**Assigned task:** Everything in the data must be repeated exactly, apart from the pictures, which are left out.

-- Given information follows --

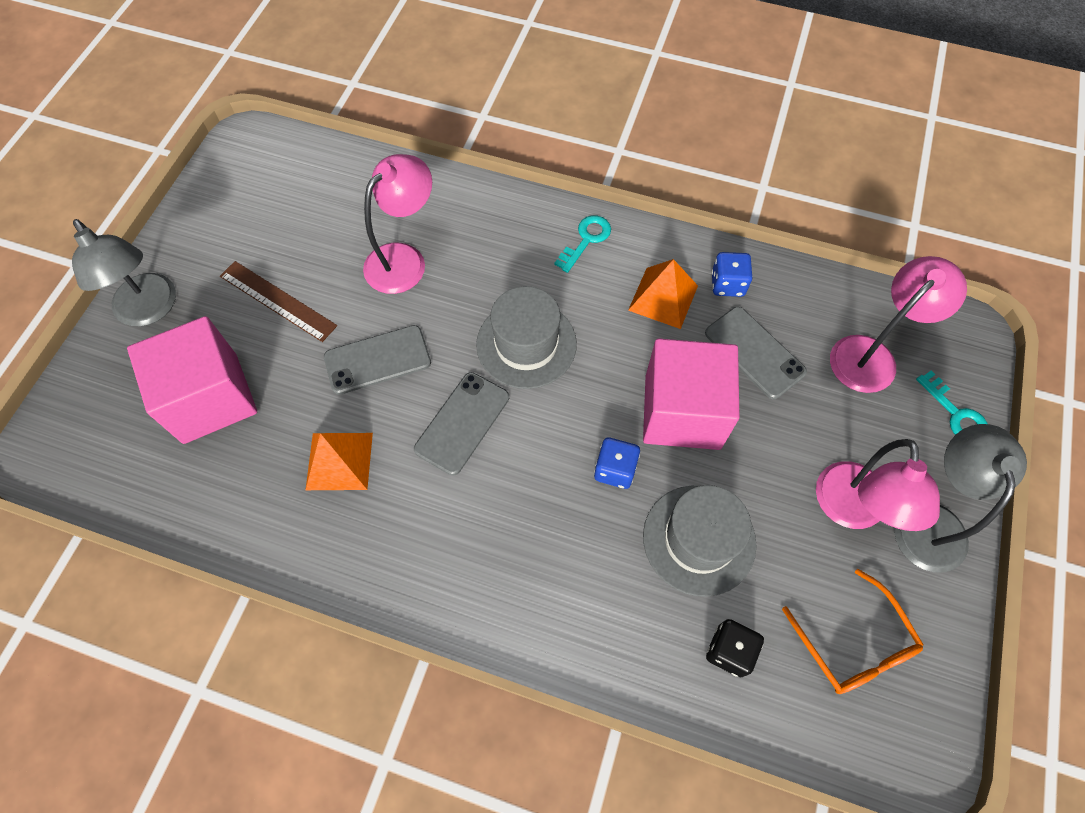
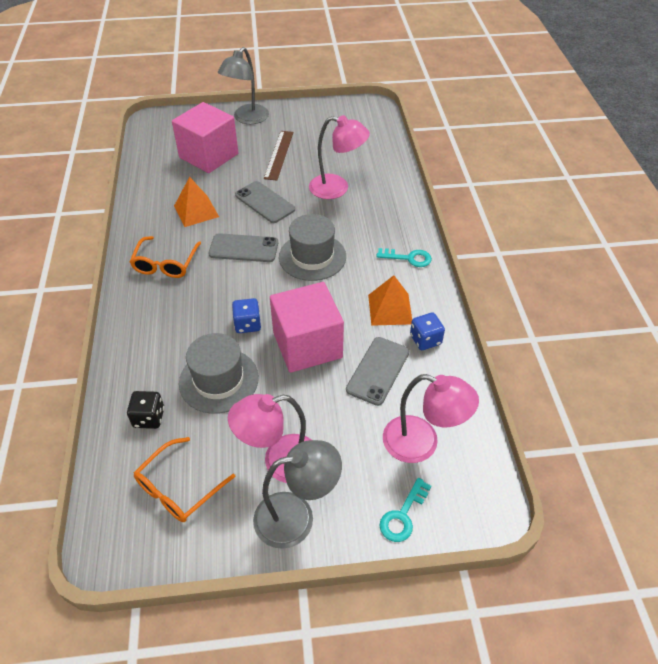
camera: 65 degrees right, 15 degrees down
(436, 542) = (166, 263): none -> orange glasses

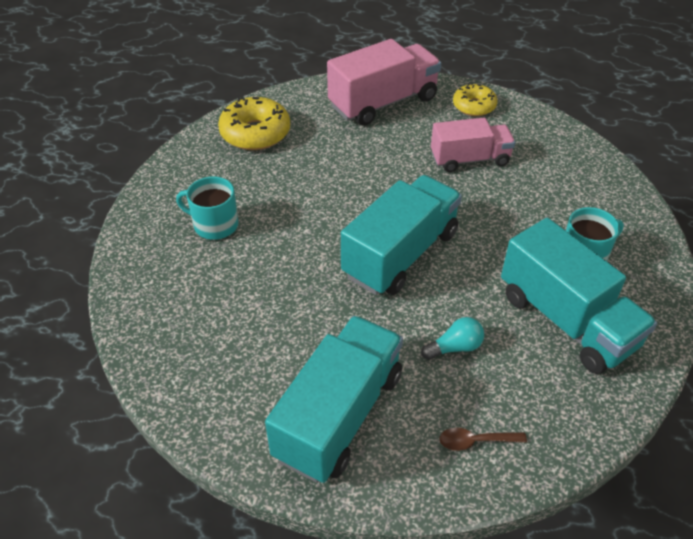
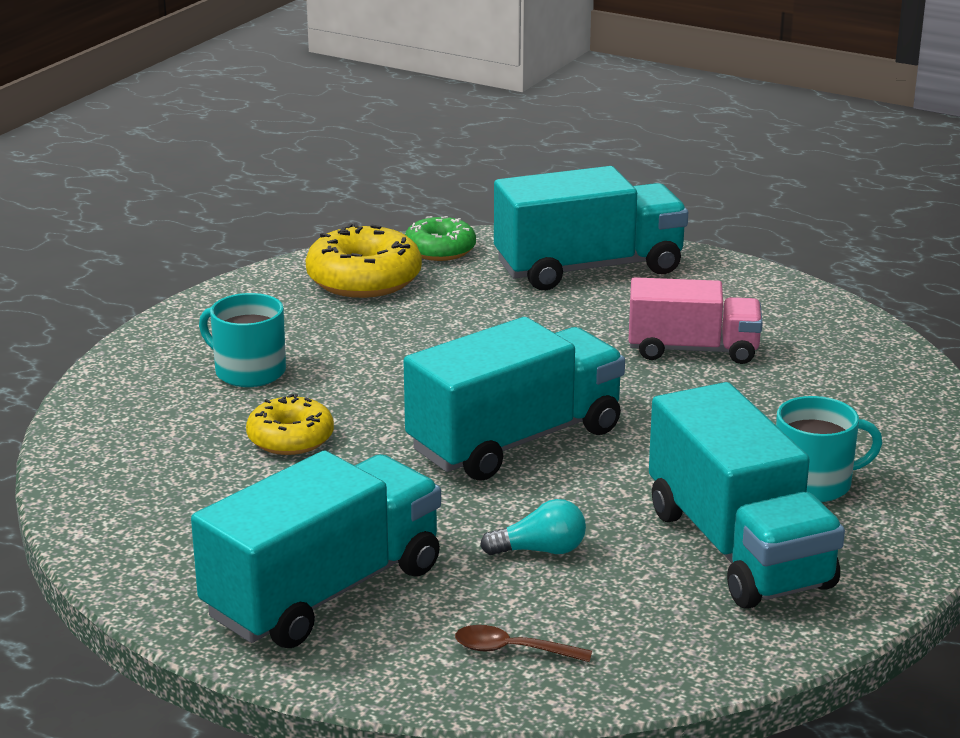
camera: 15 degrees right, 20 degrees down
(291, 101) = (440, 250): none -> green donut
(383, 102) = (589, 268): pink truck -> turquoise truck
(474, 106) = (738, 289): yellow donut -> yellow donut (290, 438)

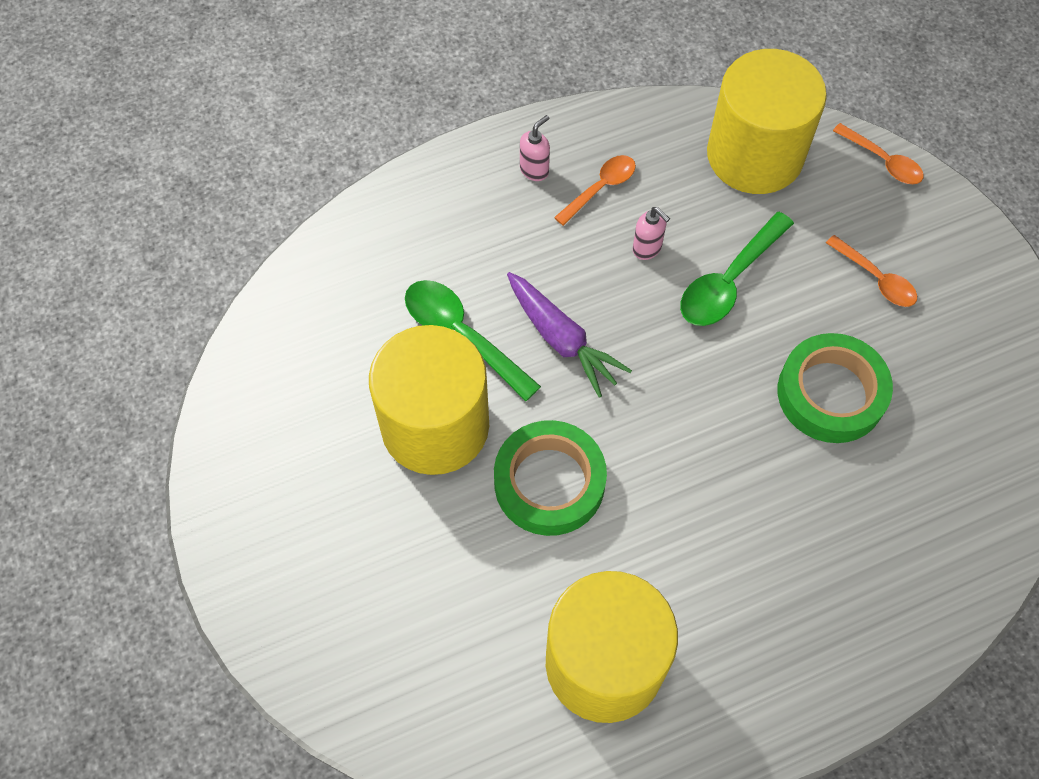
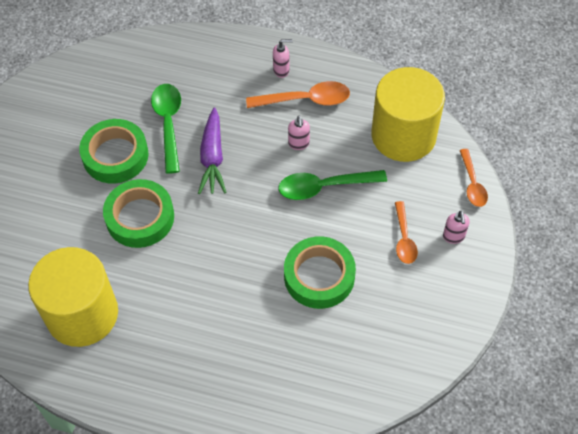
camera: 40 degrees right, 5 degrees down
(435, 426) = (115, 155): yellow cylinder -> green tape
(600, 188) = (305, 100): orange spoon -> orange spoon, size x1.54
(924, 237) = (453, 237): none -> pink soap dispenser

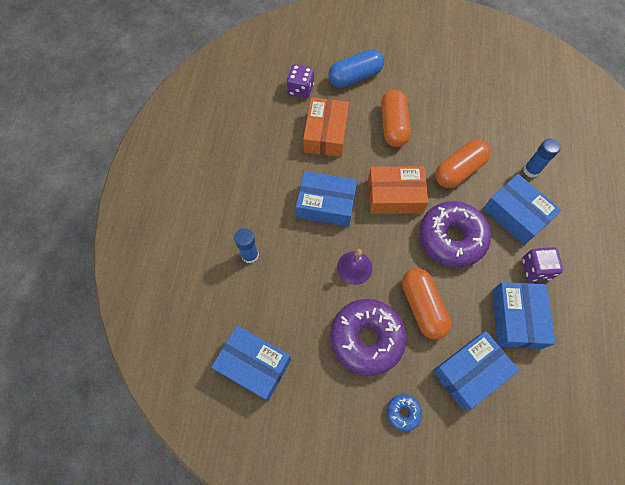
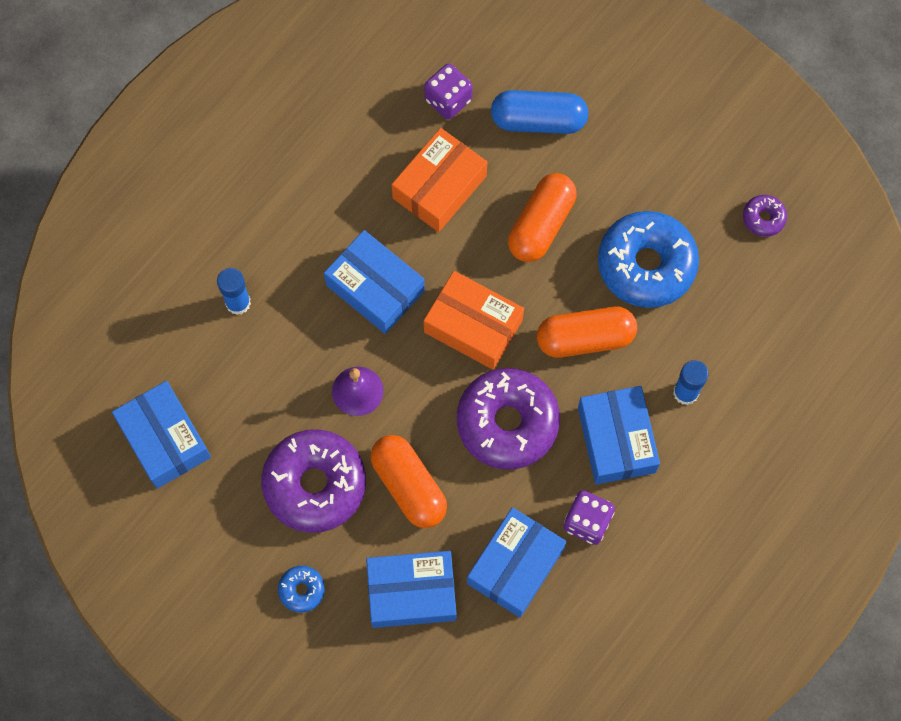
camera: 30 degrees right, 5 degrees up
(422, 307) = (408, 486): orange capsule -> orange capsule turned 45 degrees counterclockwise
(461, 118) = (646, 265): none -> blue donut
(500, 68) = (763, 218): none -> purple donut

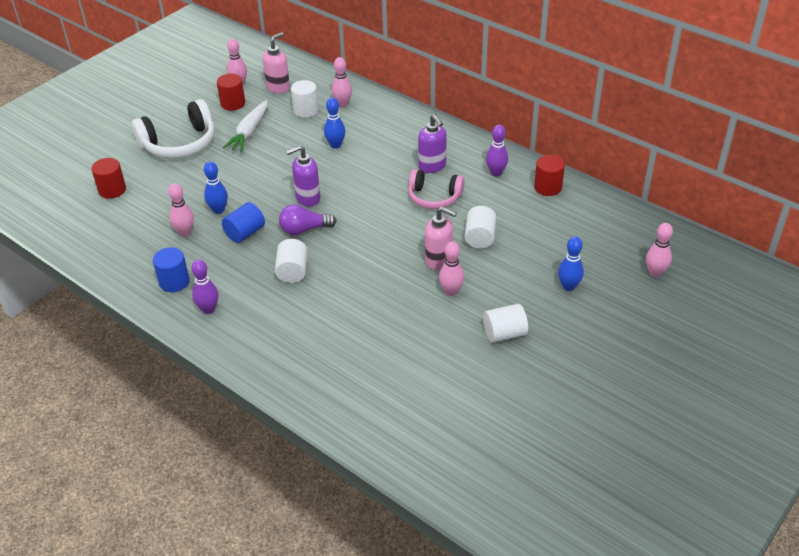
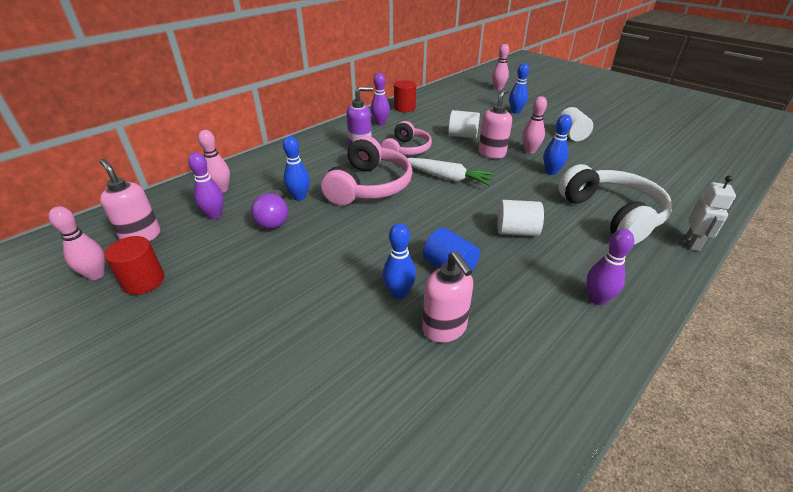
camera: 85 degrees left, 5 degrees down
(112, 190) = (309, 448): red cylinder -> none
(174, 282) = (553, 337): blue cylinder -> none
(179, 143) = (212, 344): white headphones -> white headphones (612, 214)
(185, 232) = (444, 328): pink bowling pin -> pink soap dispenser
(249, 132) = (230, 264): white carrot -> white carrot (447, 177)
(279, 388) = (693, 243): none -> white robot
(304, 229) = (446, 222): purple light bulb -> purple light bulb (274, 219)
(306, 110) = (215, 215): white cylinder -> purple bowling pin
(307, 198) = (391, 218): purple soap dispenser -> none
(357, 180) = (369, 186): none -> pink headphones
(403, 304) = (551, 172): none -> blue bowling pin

-- Given information concluded --

**Completed task:**
camera: 65 degrees right, 15 degrees down
(436, 542) = (166, 263): none -> orange glasses

camera: 15 degrees right, 20 degrees down
(291, 101) = (440, 250): none -> green donut
(383, 102) = (589, 268): pink truck -> turquoise truck
(474, 106) = (738, 289): yellow donut -> yellow donut (290, 438)

camera: 40 degrees right, 5 degrees down
(435, 426) = (115, 155): yellow cylinder -> green tape
(600, 188) = (305, 100): orange spoon -> orange spoon, size x1.54
(924, 237) = (453, 237): none -> pink soap dispenser

camera: 30 degrees right, 5 degrees up
(422, 307) = (408, 486): orange capsule -> orange capsule turned 45 degrees counterclockwise
(461, 118) = (646, 265): none -> blue donut
(500, 68) = (763, 218): none -> purple donut

camera: 85 degrees left, 5 degrees down
(112, 190) = (309, 448): red cylinder -> none
(174, 282) = (553, 337): blue cylinder -> none
(179, 143) = (212, 344): white headphones -> white headphones (612, 214)
(185, 232) = (444, 328): pink bowling pin -> pink soap dispenser
(249, 132) = (230, 264): white carrot -> white carrot (447, 177)
(279, 388) = (693, 243): none -> white robot
(304, 229) = (446, 222): purple light bulb -> purple light bulb (274, 219)
(306, 110) = (215, 215): white cylinder -> purple bowling pin
(307, 198) = (391, 218): purple soap dispenser -> none
(357, 180) = (369, 186): none -> pink headphones
(403, 304) = (551, 172): none -> blue bowling pin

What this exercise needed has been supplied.